§ Task details: Every entry that follows should be output exactly, and every image in it left out.

§ Data for review:

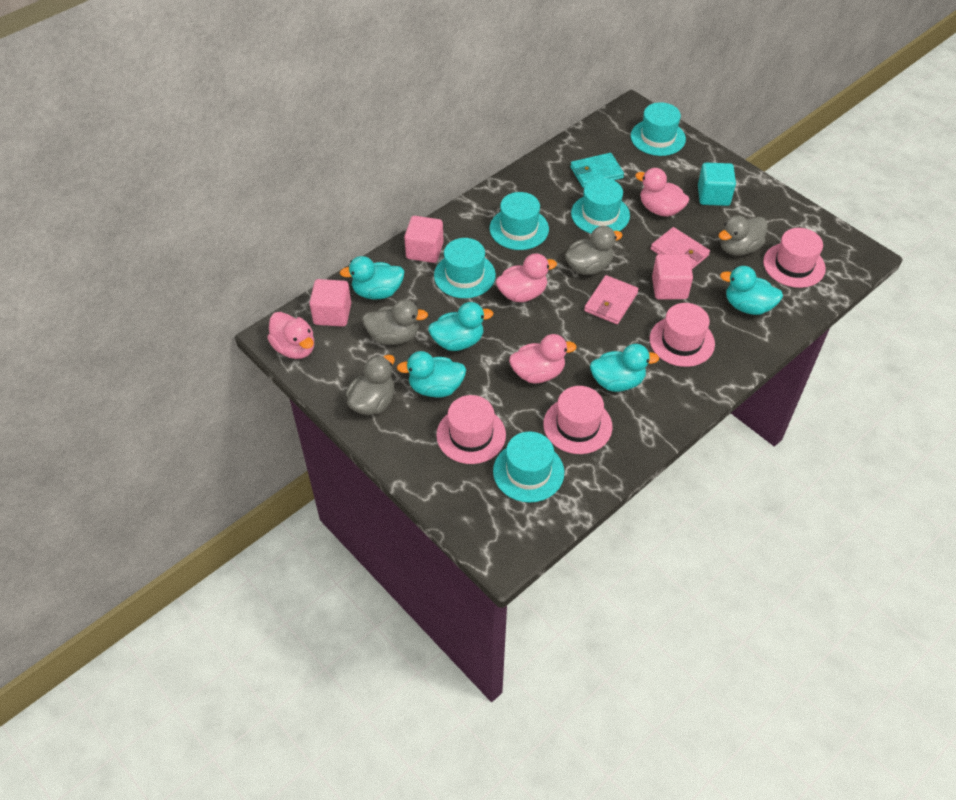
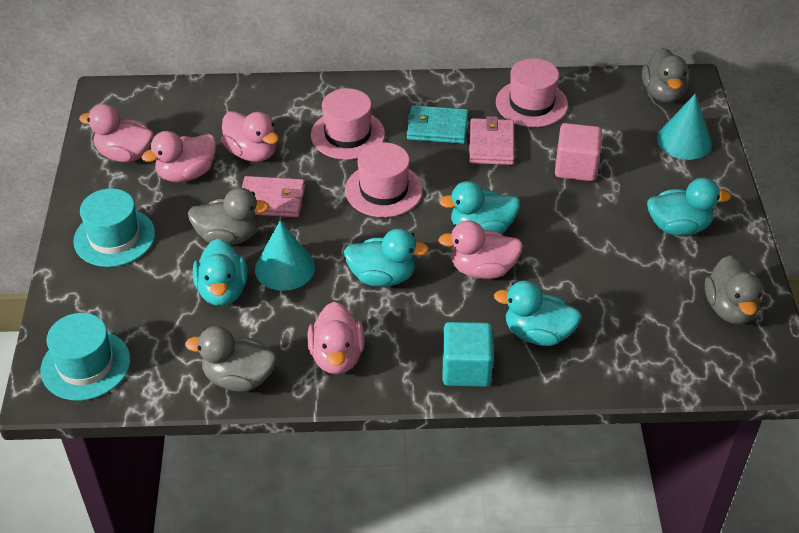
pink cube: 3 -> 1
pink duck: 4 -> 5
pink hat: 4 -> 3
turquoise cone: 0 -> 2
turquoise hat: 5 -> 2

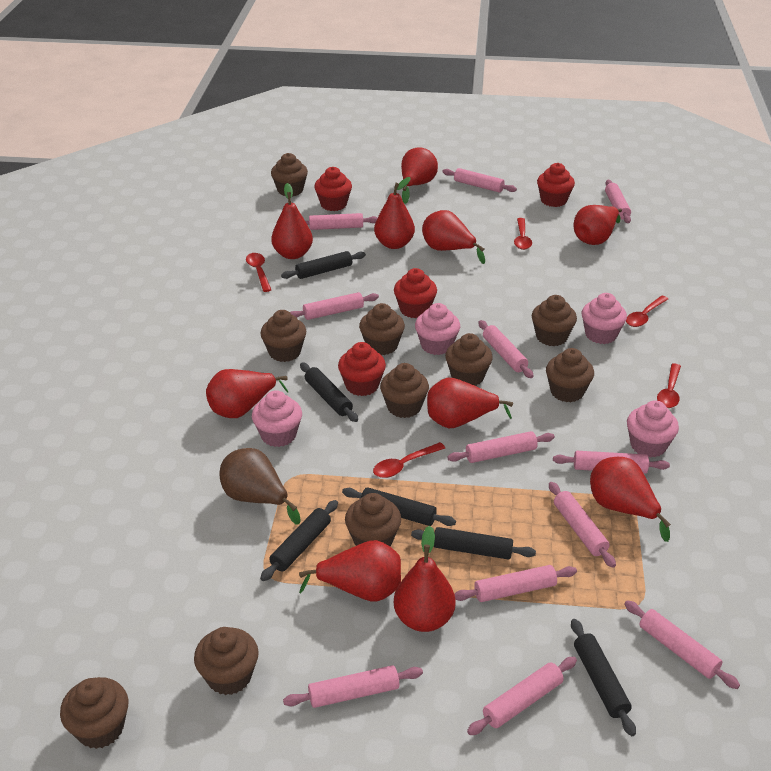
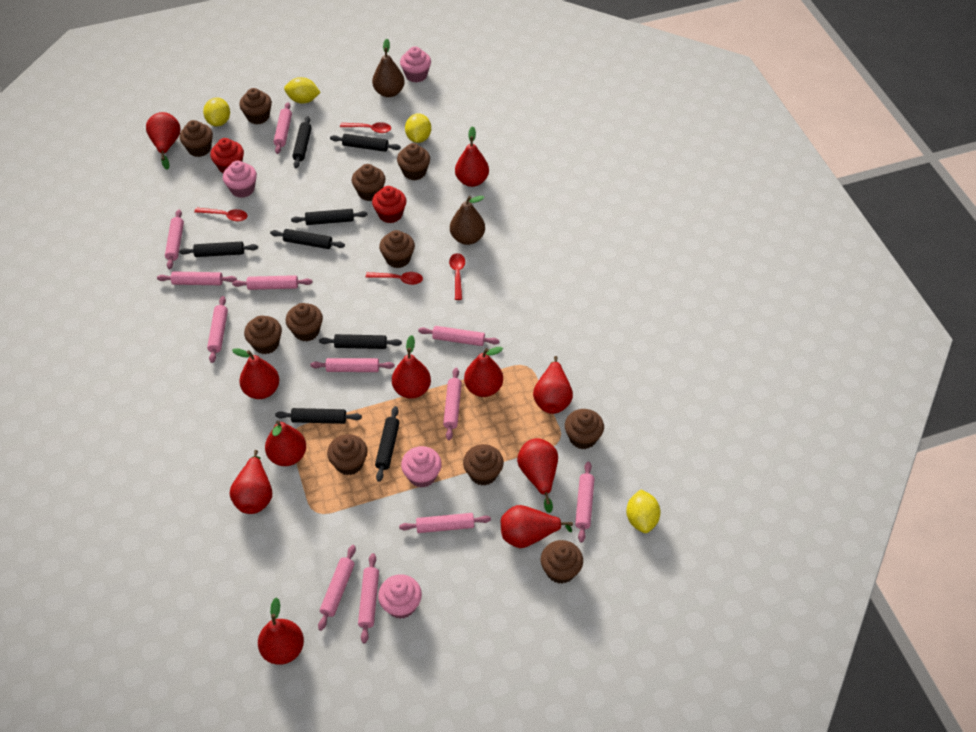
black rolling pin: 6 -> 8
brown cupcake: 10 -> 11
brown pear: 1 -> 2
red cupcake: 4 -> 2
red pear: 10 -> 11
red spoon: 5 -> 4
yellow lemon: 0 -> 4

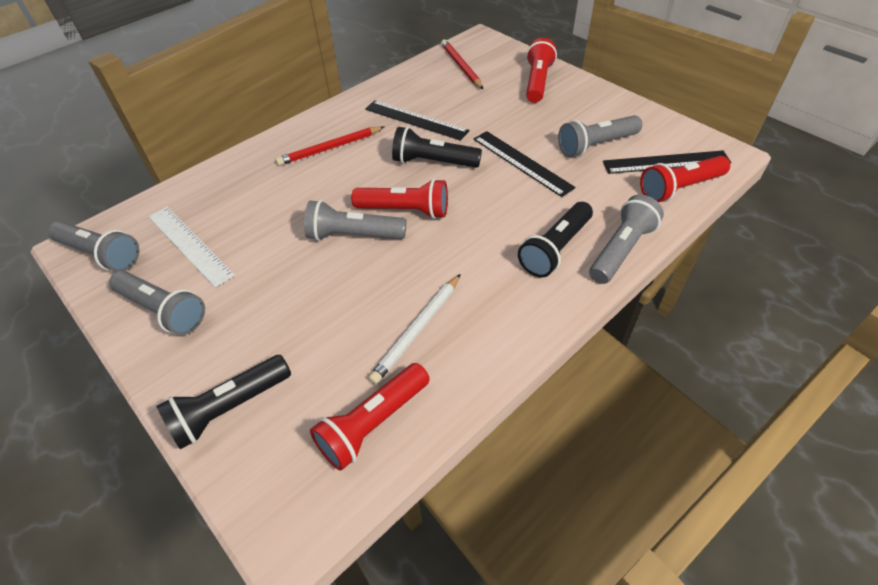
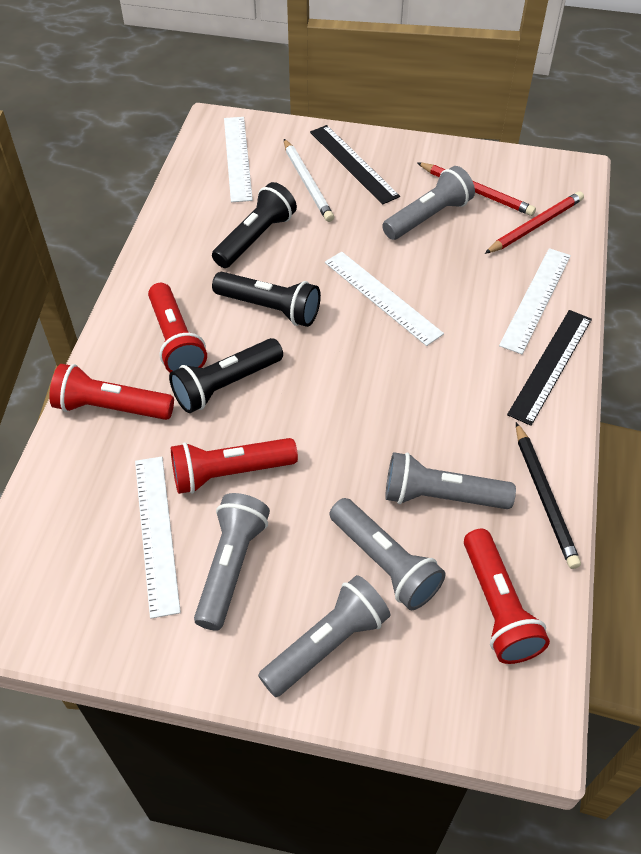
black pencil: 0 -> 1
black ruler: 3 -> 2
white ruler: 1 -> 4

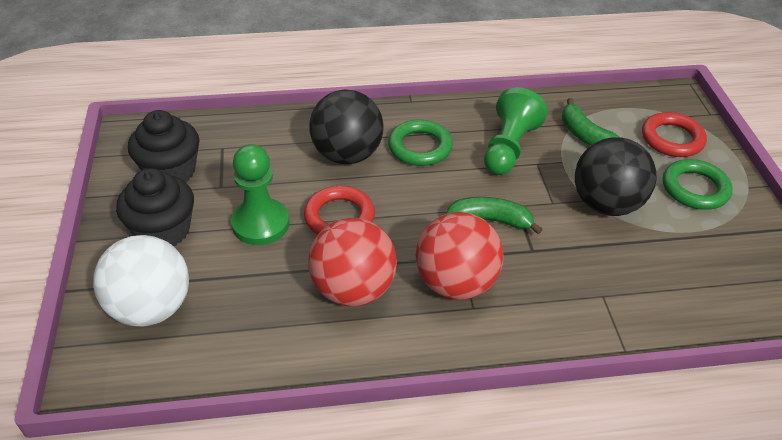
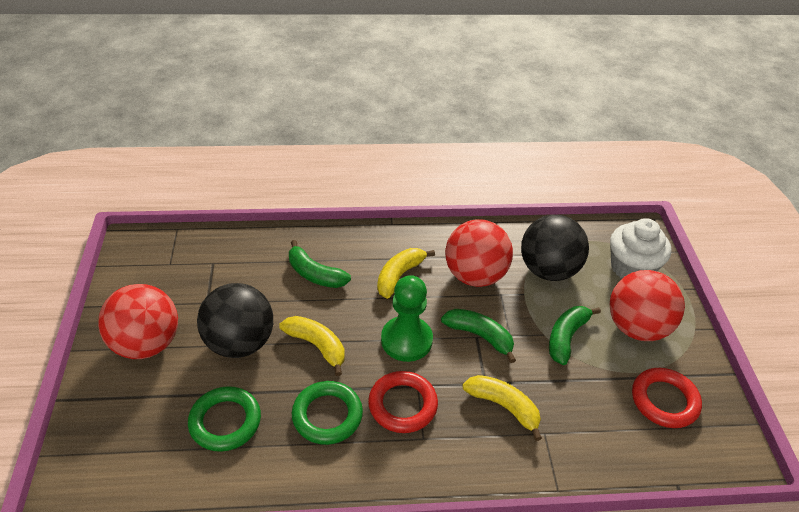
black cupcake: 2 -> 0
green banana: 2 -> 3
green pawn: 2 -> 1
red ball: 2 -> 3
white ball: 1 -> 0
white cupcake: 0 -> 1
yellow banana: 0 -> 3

§ Response below:
pink cube: 3 -> 1
pink duck: 4 -> 5
pink hat: 4 -> 3
turquoise cone: 0 -> 2
turquoise hat: 5 -> 2

black rolling pin: 6 -> 8
brown cupcake: 10 -> 11
brown pear: 1 -> 2
red cupcake: 4 -> 2
red pear: 10 -> 11
red spoon: 5 -> 4
yellow lemon: 0 -> 4

black pencil: 0 -> 1
black ruler: 3 -> 2
white ruler: 1 -> 4

black cupcake: 2 -> 0
green banana: 2 -> 3
green pawn: 2 -> 1
red ball: 2 -> 3
white ball: 1 -> 0
white cupcake: 0 -> 1
yellow banana: 0 -> 3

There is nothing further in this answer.